▸ **Work to be completed**:
Copy the rows below from the first one through the line containing "72: 9:05 -> 9:49", including both, character for character.
** BEGIN **
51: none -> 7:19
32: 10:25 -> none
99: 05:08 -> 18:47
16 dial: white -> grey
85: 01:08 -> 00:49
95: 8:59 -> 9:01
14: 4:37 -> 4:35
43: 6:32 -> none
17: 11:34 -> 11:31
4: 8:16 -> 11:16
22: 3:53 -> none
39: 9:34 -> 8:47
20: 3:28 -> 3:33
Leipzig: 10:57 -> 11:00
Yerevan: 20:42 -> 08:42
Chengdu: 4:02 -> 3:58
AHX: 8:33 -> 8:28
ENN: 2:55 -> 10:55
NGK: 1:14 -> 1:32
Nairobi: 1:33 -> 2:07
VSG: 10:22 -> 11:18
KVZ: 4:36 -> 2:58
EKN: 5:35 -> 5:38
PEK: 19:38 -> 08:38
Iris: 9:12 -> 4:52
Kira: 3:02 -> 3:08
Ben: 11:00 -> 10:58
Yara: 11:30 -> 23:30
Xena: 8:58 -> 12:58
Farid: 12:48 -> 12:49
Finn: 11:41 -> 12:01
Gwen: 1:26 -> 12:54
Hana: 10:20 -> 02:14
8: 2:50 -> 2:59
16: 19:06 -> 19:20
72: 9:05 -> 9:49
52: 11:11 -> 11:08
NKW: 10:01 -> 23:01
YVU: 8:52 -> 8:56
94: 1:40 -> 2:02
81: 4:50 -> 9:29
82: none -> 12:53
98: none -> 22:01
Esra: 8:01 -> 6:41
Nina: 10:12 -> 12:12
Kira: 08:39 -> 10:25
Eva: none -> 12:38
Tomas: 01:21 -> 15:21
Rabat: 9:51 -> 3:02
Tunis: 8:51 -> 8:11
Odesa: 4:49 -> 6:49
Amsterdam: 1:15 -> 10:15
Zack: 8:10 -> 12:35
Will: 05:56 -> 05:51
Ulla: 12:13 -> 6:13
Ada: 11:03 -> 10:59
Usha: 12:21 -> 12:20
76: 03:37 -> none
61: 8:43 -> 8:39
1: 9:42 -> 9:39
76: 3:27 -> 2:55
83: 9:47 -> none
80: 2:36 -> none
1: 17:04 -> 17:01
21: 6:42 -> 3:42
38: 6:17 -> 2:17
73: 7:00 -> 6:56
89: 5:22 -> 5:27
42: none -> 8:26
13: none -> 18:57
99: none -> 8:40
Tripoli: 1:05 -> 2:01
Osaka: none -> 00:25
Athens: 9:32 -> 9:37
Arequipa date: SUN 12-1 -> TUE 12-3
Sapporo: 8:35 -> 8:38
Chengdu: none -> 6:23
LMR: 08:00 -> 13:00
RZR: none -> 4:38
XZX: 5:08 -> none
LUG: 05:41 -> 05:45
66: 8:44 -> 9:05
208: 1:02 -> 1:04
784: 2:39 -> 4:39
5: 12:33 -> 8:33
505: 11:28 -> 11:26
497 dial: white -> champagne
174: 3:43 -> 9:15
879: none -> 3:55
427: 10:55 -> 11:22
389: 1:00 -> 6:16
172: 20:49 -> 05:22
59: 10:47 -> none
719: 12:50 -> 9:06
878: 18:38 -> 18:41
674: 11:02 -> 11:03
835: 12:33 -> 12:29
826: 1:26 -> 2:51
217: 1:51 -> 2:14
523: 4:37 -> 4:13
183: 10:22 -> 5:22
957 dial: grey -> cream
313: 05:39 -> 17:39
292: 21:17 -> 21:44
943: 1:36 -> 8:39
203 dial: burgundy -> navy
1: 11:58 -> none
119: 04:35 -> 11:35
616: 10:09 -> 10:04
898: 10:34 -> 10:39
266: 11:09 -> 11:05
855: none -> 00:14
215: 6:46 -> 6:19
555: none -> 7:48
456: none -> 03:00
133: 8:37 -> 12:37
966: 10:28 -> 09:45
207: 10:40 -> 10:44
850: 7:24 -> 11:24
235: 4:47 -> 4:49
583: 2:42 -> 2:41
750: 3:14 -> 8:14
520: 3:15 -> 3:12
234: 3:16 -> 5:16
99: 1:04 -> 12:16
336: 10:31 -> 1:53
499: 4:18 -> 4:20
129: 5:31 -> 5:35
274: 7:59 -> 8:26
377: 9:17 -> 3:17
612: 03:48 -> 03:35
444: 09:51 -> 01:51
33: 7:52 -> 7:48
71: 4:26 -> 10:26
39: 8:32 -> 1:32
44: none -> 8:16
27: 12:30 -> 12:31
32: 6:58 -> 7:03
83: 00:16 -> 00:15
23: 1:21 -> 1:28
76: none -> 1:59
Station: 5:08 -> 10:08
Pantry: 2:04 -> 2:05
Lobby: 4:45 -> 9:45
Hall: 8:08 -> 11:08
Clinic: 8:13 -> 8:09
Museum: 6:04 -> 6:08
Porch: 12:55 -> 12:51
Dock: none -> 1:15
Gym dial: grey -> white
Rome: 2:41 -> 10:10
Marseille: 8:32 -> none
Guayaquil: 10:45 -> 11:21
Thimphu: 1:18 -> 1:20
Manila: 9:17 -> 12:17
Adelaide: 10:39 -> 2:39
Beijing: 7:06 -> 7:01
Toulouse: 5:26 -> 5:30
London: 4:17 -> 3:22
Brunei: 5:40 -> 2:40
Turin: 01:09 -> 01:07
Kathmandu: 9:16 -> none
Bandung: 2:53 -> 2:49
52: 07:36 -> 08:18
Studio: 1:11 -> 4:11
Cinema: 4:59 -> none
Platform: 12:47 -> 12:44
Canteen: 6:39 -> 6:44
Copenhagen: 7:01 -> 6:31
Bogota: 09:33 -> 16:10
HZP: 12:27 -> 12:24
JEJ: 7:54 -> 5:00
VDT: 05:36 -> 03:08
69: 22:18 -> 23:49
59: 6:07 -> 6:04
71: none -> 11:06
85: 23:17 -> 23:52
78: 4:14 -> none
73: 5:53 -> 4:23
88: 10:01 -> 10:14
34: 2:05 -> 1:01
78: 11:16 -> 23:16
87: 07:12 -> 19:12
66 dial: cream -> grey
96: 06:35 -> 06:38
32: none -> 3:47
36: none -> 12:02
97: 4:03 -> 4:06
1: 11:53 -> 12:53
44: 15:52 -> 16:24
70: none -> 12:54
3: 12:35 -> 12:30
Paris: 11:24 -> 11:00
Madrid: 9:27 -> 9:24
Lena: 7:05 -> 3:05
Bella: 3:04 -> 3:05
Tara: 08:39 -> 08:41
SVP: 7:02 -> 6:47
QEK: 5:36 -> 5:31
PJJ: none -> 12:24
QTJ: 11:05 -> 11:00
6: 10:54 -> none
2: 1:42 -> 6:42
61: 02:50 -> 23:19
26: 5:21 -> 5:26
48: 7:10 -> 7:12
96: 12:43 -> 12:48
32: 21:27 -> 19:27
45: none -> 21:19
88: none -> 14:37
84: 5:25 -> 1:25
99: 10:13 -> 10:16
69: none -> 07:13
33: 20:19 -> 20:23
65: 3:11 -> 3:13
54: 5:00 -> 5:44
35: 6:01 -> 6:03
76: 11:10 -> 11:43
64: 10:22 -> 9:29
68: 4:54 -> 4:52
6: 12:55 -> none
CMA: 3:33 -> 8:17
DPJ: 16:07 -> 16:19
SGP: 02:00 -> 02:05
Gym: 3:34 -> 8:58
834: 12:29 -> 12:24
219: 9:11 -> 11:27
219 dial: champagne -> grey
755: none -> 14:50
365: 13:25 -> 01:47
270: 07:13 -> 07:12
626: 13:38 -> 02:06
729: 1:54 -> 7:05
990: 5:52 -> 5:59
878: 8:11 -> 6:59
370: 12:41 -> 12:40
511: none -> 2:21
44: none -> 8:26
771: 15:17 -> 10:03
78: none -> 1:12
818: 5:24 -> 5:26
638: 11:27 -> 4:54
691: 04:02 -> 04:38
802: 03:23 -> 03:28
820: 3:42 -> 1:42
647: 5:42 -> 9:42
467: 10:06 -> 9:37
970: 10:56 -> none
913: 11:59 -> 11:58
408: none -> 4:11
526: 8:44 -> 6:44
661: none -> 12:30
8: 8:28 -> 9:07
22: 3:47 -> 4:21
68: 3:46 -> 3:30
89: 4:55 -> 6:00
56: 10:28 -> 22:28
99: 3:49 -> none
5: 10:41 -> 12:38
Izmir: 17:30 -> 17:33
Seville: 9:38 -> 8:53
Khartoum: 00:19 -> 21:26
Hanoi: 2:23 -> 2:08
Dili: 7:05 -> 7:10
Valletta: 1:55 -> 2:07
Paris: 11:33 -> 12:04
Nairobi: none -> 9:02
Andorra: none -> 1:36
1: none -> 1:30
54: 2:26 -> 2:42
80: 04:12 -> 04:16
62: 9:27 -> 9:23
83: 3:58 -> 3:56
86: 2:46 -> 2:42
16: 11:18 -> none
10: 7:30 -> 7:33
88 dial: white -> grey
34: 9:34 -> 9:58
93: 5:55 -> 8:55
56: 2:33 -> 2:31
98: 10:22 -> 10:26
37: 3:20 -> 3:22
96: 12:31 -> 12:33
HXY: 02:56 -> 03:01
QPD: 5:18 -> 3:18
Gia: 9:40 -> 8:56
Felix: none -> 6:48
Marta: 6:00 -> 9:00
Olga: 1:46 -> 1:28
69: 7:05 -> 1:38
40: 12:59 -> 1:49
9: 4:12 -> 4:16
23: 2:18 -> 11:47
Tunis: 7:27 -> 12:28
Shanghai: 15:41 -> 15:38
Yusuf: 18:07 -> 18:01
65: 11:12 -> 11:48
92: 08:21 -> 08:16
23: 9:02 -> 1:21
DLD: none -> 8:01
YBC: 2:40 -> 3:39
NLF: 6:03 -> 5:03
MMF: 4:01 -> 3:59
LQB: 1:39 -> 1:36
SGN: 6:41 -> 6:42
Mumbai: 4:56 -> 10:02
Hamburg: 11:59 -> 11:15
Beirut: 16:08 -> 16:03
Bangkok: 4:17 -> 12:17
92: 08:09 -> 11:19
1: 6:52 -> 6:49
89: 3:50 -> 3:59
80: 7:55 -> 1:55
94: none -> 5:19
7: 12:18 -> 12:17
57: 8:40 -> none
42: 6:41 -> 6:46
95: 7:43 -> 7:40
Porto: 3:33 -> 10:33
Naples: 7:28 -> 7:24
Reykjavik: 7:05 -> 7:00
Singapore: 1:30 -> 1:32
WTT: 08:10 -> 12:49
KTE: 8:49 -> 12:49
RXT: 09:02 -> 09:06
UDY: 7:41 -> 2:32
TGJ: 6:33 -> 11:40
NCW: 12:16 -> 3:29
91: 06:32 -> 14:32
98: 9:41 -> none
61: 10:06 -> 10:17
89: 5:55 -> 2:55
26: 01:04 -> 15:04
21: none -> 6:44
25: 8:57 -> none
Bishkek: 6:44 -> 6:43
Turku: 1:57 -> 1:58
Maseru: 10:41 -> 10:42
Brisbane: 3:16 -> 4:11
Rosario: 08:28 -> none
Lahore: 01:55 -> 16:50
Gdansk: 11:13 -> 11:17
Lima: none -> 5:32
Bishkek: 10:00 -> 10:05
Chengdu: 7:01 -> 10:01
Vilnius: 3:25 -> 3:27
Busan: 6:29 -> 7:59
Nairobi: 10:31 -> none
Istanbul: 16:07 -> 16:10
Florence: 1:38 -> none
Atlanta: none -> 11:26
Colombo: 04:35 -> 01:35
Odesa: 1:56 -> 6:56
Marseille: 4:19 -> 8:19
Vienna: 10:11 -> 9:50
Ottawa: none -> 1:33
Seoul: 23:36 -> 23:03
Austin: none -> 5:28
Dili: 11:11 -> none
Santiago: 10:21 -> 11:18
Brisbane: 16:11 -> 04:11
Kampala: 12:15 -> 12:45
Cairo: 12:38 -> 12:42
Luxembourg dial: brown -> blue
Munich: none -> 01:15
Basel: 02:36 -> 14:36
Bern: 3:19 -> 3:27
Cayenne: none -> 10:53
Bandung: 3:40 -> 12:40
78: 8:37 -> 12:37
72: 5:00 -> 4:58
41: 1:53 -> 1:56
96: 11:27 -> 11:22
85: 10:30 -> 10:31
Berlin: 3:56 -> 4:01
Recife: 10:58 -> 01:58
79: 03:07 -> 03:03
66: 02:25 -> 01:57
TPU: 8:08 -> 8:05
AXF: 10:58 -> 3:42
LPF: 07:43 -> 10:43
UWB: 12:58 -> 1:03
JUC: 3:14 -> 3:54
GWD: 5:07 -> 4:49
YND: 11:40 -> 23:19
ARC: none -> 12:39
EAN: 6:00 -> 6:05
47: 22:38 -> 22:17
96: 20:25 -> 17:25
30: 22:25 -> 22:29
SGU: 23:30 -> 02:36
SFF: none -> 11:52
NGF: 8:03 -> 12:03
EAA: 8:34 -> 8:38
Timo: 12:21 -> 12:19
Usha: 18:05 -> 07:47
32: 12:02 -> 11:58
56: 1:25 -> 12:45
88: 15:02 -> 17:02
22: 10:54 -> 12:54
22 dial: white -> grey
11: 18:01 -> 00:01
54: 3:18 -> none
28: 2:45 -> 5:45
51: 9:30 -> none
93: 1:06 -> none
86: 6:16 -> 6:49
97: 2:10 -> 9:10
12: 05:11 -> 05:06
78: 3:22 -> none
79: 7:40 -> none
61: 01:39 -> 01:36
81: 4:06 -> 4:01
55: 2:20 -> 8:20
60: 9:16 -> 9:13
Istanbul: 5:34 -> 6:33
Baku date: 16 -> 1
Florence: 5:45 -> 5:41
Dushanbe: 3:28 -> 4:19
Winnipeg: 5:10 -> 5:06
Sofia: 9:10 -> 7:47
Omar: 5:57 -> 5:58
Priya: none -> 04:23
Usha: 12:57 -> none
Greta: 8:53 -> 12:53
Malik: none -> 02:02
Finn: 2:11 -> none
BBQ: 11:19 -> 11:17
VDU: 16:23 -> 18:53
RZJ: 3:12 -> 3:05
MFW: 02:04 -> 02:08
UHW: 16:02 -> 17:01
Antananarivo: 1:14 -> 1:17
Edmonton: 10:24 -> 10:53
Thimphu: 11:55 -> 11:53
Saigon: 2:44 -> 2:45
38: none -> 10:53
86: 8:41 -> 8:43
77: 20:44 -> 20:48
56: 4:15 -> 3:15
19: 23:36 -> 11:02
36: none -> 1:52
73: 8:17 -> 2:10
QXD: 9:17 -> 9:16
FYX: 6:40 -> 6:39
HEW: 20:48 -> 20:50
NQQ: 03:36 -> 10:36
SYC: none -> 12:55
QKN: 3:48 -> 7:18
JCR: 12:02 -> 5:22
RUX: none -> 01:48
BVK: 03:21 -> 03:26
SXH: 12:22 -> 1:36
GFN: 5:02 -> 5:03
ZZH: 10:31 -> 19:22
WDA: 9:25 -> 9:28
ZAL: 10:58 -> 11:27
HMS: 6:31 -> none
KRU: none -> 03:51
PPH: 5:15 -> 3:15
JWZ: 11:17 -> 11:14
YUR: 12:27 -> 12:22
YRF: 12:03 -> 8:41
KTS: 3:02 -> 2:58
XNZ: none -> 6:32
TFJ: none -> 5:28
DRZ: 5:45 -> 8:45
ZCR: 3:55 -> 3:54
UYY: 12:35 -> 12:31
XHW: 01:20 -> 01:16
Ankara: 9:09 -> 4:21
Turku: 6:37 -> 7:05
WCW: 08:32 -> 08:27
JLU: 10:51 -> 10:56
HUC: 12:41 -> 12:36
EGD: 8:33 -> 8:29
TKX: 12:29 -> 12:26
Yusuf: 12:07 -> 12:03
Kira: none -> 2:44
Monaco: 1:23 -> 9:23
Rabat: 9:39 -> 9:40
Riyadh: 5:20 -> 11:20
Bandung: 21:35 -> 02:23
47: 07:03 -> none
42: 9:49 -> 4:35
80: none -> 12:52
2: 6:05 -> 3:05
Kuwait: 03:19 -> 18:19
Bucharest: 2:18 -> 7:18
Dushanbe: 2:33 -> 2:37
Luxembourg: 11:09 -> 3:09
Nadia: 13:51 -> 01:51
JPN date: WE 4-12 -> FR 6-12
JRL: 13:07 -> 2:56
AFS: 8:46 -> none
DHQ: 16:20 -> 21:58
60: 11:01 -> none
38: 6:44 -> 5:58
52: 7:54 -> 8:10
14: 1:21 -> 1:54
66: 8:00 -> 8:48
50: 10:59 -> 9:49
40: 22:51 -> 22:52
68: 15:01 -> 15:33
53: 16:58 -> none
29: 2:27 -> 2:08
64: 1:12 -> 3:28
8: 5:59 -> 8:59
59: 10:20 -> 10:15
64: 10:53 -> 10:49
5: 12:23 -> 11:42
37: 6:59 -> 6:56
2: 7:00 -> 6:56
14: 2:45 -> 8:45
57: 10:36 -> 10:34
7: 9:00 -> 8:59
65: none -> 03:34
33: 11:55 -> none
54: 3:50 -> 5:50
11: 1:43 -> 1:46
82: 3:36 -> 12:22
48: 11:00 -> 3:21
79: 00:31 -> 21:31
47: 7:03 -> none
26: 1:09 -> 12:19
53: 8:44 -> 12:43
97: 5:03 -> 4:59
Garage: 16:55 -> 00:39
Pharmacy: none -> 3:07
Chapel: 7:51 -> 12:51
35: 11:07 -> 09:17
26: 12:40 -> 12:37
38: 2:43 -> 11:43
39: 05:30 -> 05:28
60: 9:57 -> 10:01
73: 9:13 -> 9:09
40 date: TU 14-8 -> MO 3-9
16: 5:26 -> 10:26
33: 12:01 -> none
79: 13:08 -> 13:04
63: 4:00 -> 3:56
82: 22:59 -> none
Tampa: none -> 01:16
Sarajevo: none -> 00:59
** END **
▸ **Written solution**:
51: none -> 7:19
32: 10:25 -> none
99: 05:08 -> 18:47
16 dial: white -> grey
85: 01:08 -> 00:49
95: 8:59 -> 9:01
14: 4:37 -> 4:35
43: 6:32 -> none
17: 11:34 -> 11:31
4: 8:16 -> 11:16
22: 3:53 -> none
39: 9:34 -> 8:47
20: 3:28 -> 3:33
Leipzig: 10:57 -> 11:00
Yerevan: 20:42 -> 08:42
Chengdu: 4:02 -> 3:58
AHX: 8:33 -> 8:28
ENN: 2:55 -> 10:55
NGK: 1:14 -> 1:32
Nairobi: 1:33 -> 2:07
VSG: 10:22 -> 11:18
KVZ: 4:36 -> 2:58
EKN: 5:35 -> 5:38
PEK: 19:38 -> 08:38
Iris: 9:12 -> 4:52
Kira: 3:02 -> 3:08
Ben: 11:00 -> 10:58
Yara: 11:30 -> 23:30
Xena: 8:58 -> 12:58
Farid: 12:48 -> 12:49
Finn: 11:41 -> 12:01
Gwen: 1:26 -> 12:54
Hana: 10:20 -> 02:14
8: 2:50 -> 2:59
16: 19:06 -> 19:20
72: 9:05 -> 9:49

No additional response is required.